RECORDS FOR THIS TASK:
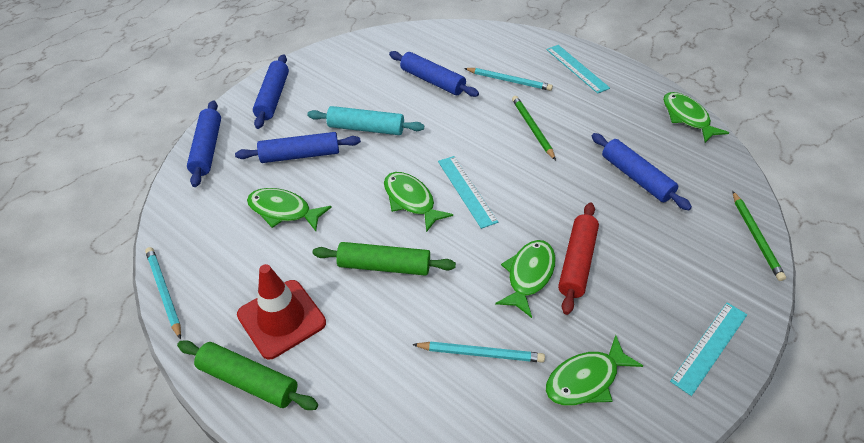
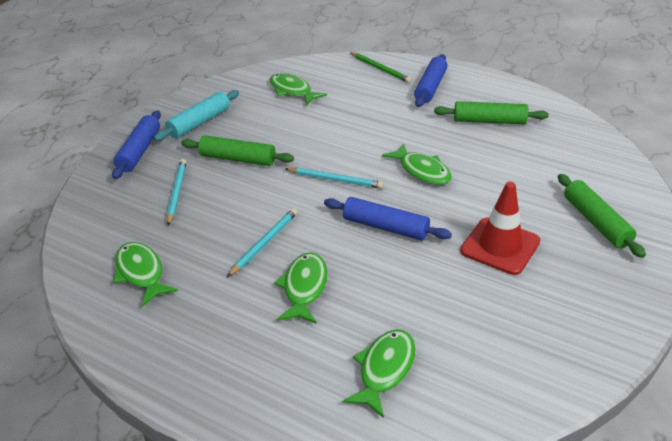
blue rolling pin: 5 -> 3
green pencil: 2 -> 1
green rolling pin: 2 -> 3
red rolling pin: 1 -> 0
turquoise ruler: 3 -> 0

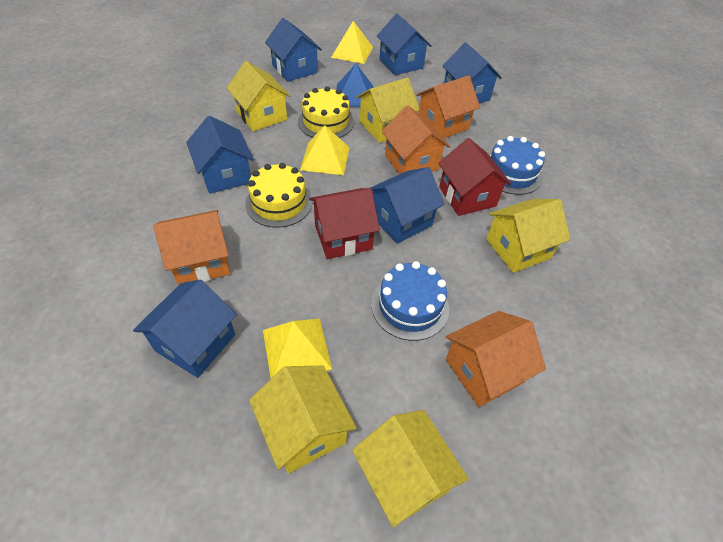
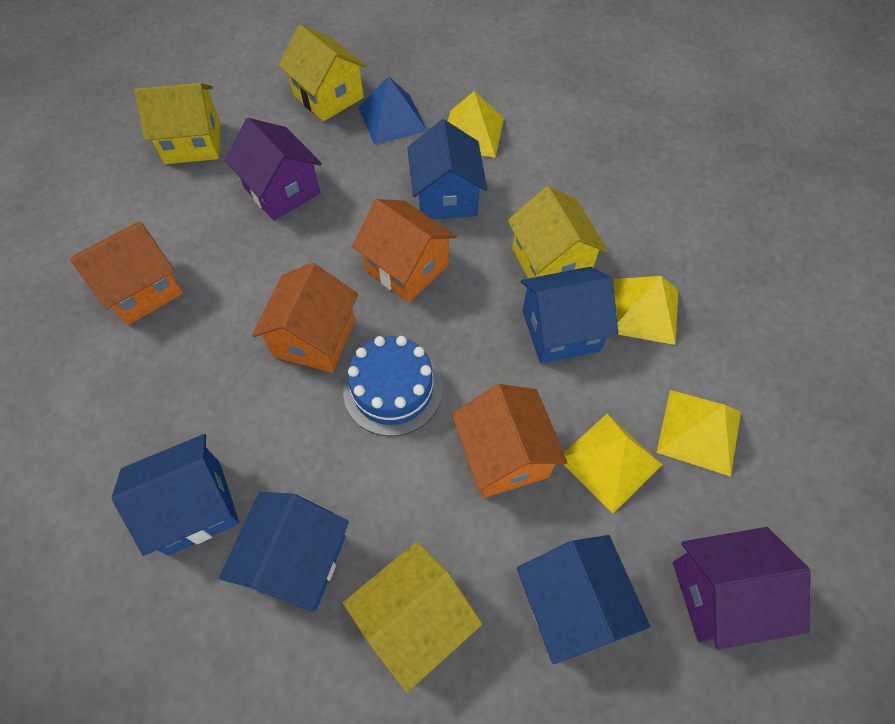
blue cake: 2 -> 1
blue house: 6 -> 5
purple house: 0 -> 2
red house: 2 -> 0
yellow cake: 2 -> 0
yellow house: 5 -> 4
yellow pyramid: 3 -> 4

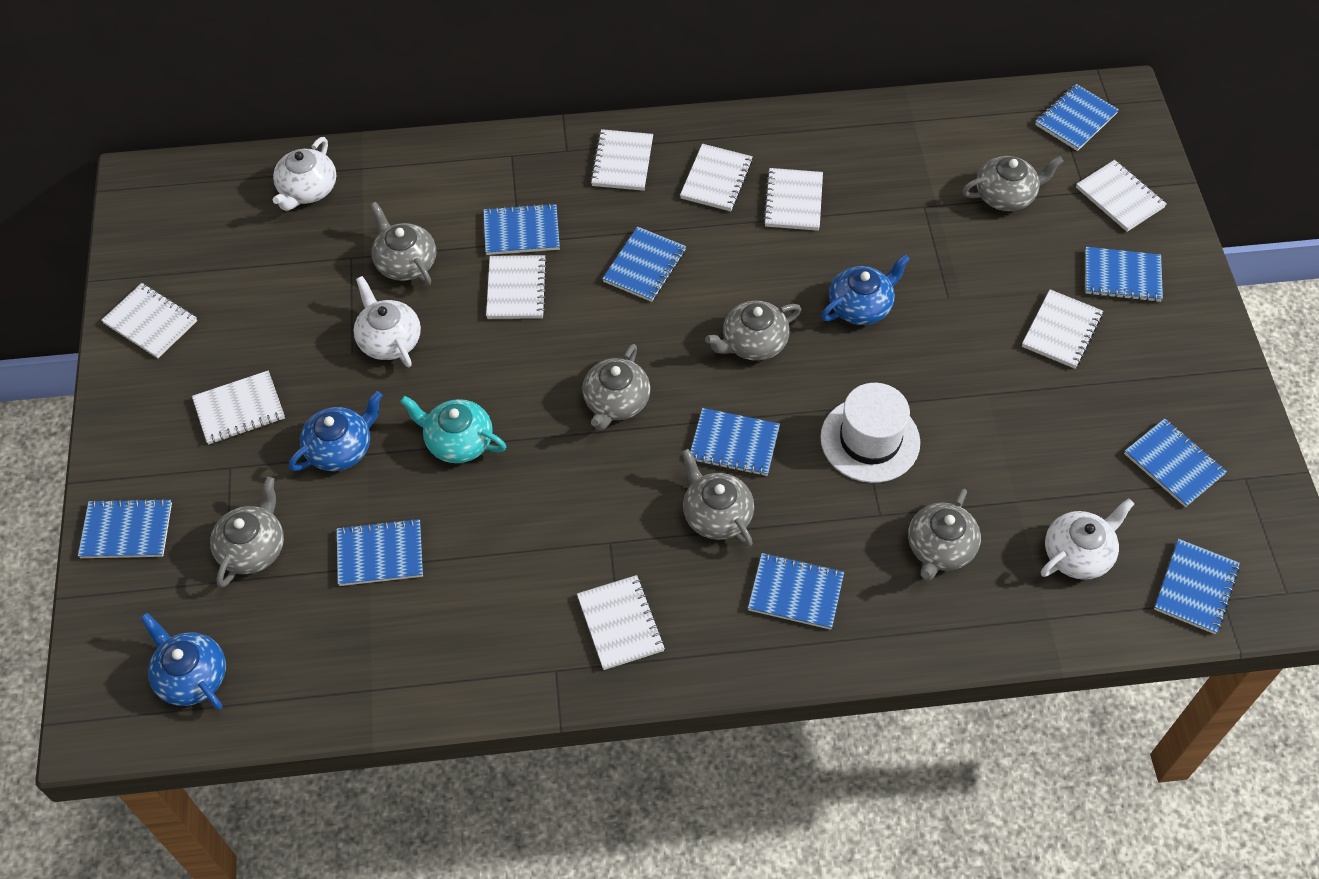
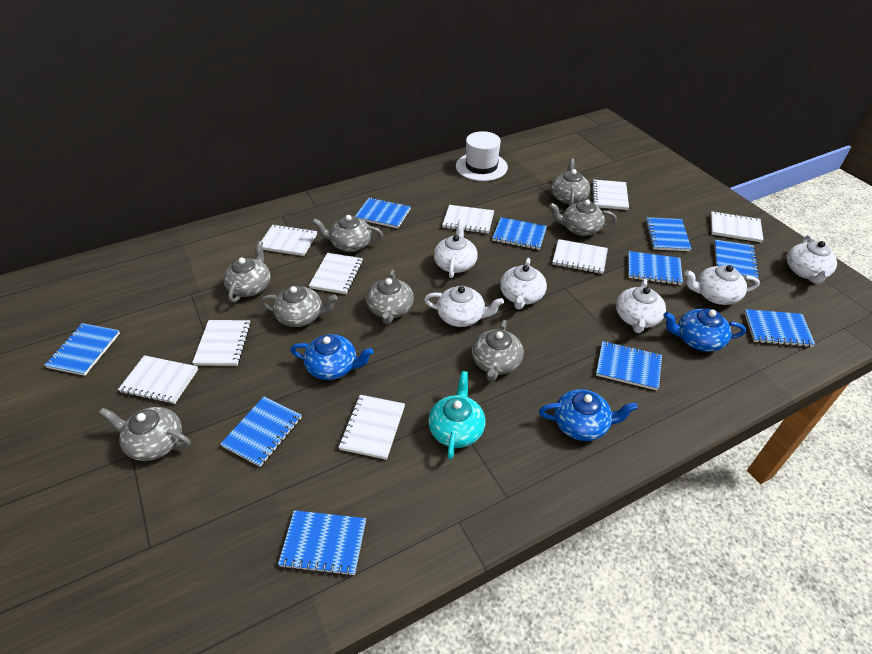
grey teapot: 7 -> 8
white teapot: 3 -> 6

WHAT TO DO: Your copy of the entries above must be exact and must not include pictures.

YOUR SOLUTION:
blue rolling pin: 5 -> 3
green pencil: 2 -> 1
green rolling pin: 2 -> 3
red rolling pin: 1 -> 0
turquoise ruler: 3 -> 0

blue cake: 2 -> 1
blue house: 6 -> 5
purple house: 0 -> 2
red house: 2 -> 0
yellow cake: 2 -> 0
yellow house: 5 -> 4
yellow pyramid: 3 -> 4

grey teapot: 7 -> 8
white teapot: 3 -> 6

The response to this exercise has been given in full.